··· Information given ···

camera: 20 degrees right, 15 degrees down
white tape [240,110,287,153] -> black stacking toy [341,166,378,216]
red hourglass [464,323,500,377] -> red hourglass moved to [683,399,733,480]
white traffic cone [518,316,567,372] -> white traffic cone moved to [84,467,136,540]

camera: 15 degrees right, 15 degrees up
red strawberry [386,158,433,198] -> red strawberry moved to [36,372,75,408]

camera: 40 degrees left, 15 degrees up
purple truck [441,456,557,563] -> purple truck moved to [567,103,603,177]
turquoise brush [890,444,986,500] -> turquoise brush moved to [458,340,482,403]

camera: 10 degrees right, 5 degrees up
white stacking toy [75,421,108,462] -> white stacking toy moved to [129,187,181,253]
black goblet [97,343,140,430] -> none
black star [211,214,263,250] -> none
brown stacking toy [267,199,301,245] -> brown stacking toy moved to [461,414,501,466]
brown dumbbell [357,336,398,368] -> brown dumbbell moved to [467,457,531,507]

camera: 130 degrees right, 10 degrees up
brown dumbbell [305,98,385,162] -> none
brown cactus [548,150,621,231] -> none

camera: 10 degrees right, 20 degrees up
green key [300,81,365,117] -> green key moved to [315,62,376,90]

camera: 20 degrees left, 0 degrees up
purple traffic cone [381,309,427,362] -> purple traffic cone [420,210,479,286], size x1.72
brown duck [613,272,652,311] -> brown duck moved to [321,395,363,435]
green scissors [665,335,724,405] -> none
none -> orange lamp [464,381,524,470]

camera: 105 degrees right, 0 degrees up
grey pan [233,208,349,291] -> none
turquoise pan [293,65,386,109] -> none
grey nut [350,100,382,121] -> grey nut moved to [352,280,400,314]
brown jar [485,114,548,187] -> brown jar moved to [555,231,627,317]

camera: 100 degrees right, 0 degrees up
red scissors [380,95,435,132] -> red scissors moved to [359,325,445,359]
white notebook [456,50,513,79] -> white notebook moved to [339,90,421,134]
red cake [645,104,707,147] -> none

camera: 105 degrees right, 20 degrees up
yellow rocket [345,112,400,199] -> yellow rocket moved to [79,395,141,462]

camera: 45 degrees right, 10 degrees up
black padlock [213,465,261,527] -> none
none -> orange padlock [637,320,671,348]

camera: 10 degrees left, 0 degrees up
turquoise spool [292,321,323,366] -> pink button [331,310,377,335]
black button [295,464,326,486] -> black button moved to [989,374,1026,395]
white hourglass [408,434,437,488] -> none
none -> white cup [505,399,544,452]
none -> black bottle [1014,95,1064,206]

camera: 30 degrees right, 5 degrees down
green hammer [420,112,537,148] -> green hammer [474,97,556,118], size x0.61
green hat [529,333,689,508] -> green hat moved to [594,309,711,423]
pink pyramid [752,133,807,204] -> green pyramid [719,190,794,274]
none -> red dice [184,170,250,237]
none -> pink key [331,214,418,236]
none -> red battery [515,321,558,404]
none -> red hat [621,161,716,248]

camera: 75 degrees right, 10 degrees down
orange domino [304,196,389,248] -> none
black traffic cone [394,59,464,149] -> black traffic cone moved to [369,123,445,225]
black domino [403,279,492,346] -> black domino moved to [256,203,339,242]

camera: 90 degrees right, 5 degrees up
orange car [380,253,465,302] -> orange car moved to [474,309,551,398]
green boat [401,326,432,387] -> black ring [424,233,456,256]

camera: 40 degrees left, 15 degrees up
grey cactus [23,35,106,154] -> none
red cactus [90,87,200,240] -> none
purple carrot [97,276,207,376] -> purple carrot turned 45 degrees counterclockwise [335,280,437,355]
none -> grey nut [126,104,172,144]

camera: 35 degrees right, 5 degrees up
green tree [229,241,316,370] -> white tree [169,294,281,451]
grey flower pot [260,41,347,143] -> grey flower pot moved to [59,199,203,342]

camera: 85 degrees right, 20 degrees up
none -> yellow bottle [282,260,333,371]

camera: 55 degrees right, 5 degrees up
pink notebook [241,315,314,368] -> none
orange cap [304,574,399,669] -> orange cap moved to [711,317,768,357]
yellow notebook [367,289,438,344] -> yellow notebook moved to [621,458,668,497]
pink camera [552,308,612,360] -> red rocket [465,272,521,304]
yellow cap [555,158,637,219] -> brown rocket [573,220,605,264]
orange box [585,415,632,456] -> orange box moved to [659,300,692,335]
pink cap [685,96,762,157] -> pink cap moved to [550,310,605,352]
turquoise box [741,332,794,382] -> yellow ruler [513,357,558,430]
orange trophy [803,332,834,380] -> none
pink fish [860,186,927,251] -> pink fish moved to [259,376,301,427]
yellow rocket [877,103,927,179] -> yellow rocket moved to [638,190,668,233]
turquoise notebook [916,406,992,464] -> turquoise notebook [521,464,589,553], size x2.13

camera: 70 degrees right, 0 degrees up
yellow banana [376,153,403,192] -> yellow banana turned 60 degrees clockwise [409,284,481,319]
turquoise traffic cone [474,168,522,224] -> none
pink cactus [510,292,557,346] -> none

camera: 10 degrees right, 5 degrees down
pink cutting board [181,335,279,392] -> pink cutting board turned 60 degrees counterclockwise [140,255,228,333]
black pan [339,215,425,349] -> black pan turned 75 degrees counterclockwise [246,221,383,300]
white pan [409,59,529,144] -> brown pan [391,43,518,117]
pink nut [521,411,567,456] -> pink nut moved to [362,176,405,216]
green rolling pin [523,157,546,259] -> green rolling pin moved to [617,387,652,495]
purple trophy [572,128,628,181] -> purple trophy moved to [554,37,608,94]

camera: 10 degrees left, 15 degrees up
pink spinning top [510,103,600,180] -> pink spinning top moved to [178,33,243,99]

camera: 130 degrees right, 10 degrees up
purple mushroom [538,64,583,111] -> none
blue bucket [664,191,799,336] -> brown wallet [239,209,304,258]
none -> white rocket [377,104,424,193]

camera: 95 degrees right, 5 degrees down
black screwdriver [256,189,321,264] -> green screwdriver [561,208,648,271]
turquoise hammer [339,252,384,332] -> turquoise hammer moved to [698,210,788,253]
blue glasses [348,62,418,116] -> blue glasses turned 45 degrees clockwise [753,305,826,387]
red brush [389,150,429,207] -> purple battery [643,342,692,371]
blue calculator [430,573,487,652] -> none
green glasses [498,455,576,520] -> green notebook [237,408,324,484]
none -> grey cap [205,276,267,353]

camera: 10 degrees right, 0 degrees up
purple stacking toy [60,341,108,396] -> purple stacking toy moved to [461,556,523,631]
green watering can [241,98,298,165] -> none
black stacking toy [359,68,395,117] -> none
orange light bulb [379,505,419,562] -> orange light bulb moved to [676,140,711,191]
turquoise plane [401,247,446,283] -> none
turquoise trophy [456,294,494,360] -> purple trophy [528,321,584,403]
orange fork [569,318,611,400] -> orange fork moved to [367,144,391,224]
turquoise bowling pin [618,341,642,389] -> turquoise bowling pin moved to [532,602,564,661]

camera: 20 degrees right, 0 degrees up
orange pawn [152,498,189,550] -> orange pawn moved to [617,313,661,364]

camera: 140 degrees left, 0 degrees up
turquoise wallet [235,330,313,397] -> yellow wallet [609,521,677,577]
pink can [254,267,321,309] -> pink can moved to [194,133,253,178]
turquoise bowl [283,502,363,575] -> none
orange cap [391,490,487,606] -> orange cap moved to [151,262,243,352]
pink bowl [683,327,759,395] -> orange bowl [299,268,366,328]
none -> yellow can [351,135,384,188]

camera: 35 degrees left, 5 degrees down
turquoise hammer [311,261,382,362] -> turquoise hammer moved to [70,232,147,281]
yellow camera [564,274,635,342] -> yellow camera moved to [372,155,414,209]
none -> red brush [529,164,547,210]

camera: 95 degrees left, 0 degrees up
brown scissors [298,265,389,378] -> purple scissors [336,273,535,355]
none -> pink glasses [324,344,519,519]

···

• [Problem] Your answer must be the records above, repeated exactly.

• [Reply to the exercise]
camera: 20 degrees right, 15 degrees down
white tape [240,110,287,153] -> black stacking toy [341,166,378,216]
red hourglass [464,323,500,377] -> red hourglass moved to [683,399,733,480]
white traffic cone [518,316,567,372] -> white traffic cone moved to [84,467,136,540]

camera: 15 degrees right, 15 degrees up
red strawberry [386,158,433,198] -> red strawberry moved to [36,372,75,408]

camera: 40 degrees left, 15 degrees up
purple truck [441,456,557,563] -> purple truck moved to [567,103,603,177]
turquoise brush [890,444,986,500] -> turquoise brush moved to [458,340,482,403]

camera: 10 degrees right, 5 degrees up
white stacking toy [75,421,108,462] -> white stacking toy moved to [129,187,181,253]
black goblet [97,343,140,430] -> none
black star [211,214,263,250] -> none
brown stacking toy [267,199,301,245] -> brown stacking toy moved to [461,414,501,466]
brown dumbbell [357,336,398,368] -> brown dumbbell moved to [467,457,531,507]

camera: 130 degrees right, 10 degrees up
brown dumbbell [305,98,385,162] -> none
brown cactus [548,150,621,231] -> none

camera: 10 degrees right, 20 degrees up
green key [300,81,365,117] -> green key moved to [315,62,376,90]

camera: 20 degrees left, 0 degrees up
purple traffic cone [381,309,427,362] -> purple traffic cone [420,210,479,286], size x1.72
brown duck [613,272,652,311] -> brown duck moved to [321,395,363,435]
green scissors [665,335,724,405] -> none
none -> orange lamp [464,381,524,470]

camera: 105 degrees right, 0 degrees up
grey pan [233,208,349,291] -> none
turquoise pan [293,65,386,109] -> none
grey nut [350,100,382,121] -> grey nut moved to [352,280,400,314]
brown jar [485,114,548,187] -> brown jar moved to [555,231,627,317]

camera: 100 degrees right, 0 degrees up
red scissors [380,95,435,132] -> red scissors moved to [359,325,445,359]
white notebook [456,50,513,79] -> white notebook moved to [339,90,421,134]
red cake [645,104,707,147] -> none

camera: 105 degrees right, 20 degrees up
yellow rocket [345,112,400,199] -> yellow rocket moved to [79,395,141,462]

camera: 45 degrees right, 10 degrees up
black padlock [213,465,261,527] -> none
none -> orange padlock [637,320,671,348]

camera: 10 degrees left, 0 degrees up
turquoise spool [292,321,323,366] -> pink button [331,310,377,335]
black button [295,464,326,486] -> black button moved to [989,374,1026,395]
white hourglass [408,434,437,488] -> none
none -> white cup [505,399,544,452]
none -> black bottle [1014,95,1064,206]

camera: 30 degrees right, 5 degrees down
green hammer [420,112,537,148] -> green hammer [474,97,556,118], size x0.61
green hat [529,333,689,508] -> green hat moved to [594,309,711,423]
pink pyramid [752,133,807,204] -> green pyramid [719,190,794,274]
none -> red dice [184,170,250,237]
none -> pink key [331,214,418,236]
none -> red battery [515,321,558,404]
none -> red hat [621,161,716,248]

camera: 75 degrees right, 10 degrees down
orange domino [304,196,389,248] -> none
black traffic cone [394,59,464,149] -> black traffic cone moved to [369,123,445,225]
black domino [403,279,492,346] -> black domino moved to [256,203,339,242]

camera: 90 degrees right, 5 degrees up
orange car [380,253,465,302] -> orange car moved to [474,309,551,398]
green boat [401,326,432,387] -> black ring [424,233,456,256]

camera: 40 degrees left, 15 degrees up
grey cactus [23,35,106,154] -> none
red cactus [90,87,200,240] -> none
purple carrot [97,276,207,376] -> purple carrot turned 45 degrees counterclockwise [335,280,437,355]
none -> grey nut [126,104,172,144]

camera: 35 degrees right, 5 degrees up
green tree [229,241,316,370] -> white tree [169,294,281,451]
grey flower pot [260,41,347,143] -> grey flower pot moved to [59,199,203,342]

camera: 85 degrees right, 20 degrees up
none -> yellow bottle [282,260,333,371]

camera: 55 degrees right, 5 degrees up
pink notebook [241,315,314,368] -> none
orange cap [304,574,399,669] -> orange cap moved to [711,317,768,357]
yellow notebook [367,289,438,344] -> yellow notebook moved to [621,458,668,497]
pink camera [552,308,612,360] -> red rocket [465,272,521,304]
yellow cap [555,158,637,219] -> brown rocket [573,220,605,264]
orange box [585,415,632,456] -> orange box moved to [659,300,692,335]
pink cap [685,96,762,157] -> pink cap moved to [550,310,605,352]
turquoise box [741,332,794,382] -> yellow ruler [513,357,558,430]
orange trophy [803,332,834,380] -> none
pink fish [860,186,927,251] -> pink fish moved to [259,376,301,427]
yellow rocket [877,103,927,179] -> yellow rocket moved to [638,190,668,233]
turquoise notebook [916,406,992,464] -> turquoise notebook [521,464,589,553], size x2.13

camera: 70 degrees right, 0 degrees up
yellow banana [376,153,403,192] -> yellow banana turned 60 degrees clockwise [409,284,481,319]
turquoise traffic cone [474,168,522,224] -> none
pink cactus [510,292,557,346] -> none

camera: 10 degrees right, 5 degrees down
pink cutting board [181,335,279,392] -> pink cutting board turned 60 degrees counterclockwise [140,255,228,333]
black pan [339,215,425,349] -> black pan turned 75 degrees counterclockwise [246,221,383,300]
white pan [409,59,529,144] -> brown pan [391,43,518,117]
pink nut [521,411,567,456] -> pink nut moved to [362,176,405,216]
green rolling pin [523,157,546,259] -> green rolling pin moved to [617,387,652,495]
purple trophy [572,128,628,181] -> purple trophy moved to [554,37,608,94]

camera: 10 degrees left, 15 degrees up
pink spinning top [510,103,600,180] -> pink spinning top moved to [178,33,243,99]

camera: 130 degrees right, 10 degrees up
purple mushroom [538,64,583,111] -> none
blue bucket [664,191,799,336] -> brown wallet [239,209,304,258]
none -> white rocket [377,104,424,193]

camera: 95 degrees right, 5 degrees down
black screwdriver [256,189,321,264] -> green screwdriver [561,208,648,271]
turquoise hammer [339,252,384,332] -> turquoise hammer moved to [698,210,788,253]
blue glasses [348,62,418,116] -> blue glasses turned 45 degrees clockwise [753,305,826,387]
red brush [389,150,429,207] -> purple battery [643,342,692,371]
blue calculator [430,573,487,652] -> none
green glasses [498,455,576,520] -> green notebook [237,408,324,484]
none -> grey cap [205,276,267,353]

camera: 10 degrees right, 0 degrees up
purple stacking toy [60,341,108,396] -> purple stacking toy moved to [461,556,523,631]
green watering can [241,98,298,165] -> none
black stacking toy [359,68,395,117] -> none
orange light bulb [379,505,419,562] -> orange light bulb moved to [676,140,711,191]
turquoise plane [401,247,446,283] -> none
turquoise trophy [456,294,494,360] -> purple trophy [528,321,584,403]
orange fork [569,318,611,400] -> orange fork moved to [367,144,391,224]
turquoise bowling pin [618,341,642,389] -> turquoise bowling pin moved to [532,602,564,661]

camera: 20 degrees right, 0 degrees up
orange pawn [152,498,189,550] -> orange pawn moved to [617,313,661,364]

camera: 140 degrees left, 0 degrees up
turquoise wallet [235,330,313,397] -> yellow wallet [609,521,677,577]
pink can [254,267,321,309] -> pink can moved to [194,133,253,178]
turquoise bowl [283,502,363,575] -> none
orange cap [391,490,487,606] -> orange cap moved to [151,262,243,352]
pink bowl [683,327,759,395] -> orange bowl [299,268,366,328]
none -> yellow can [351,135,384,188]

camera: 35 degrees left, 5 degrees down
turquoise hammer [311,261,382,362] -> turquoise hammer moved to [70,232,147,281]
yellow camera [564,274,635,342] -> yellow camera moved to [372,155,414,209]
none -> red brush [529,164,547,210]

camera: 95 degrees left, 0 degrees up
brown scissors [298,265,389,378] -> purple scissors [336,273,535,355]
none -> pink glasses [324,344,519,519]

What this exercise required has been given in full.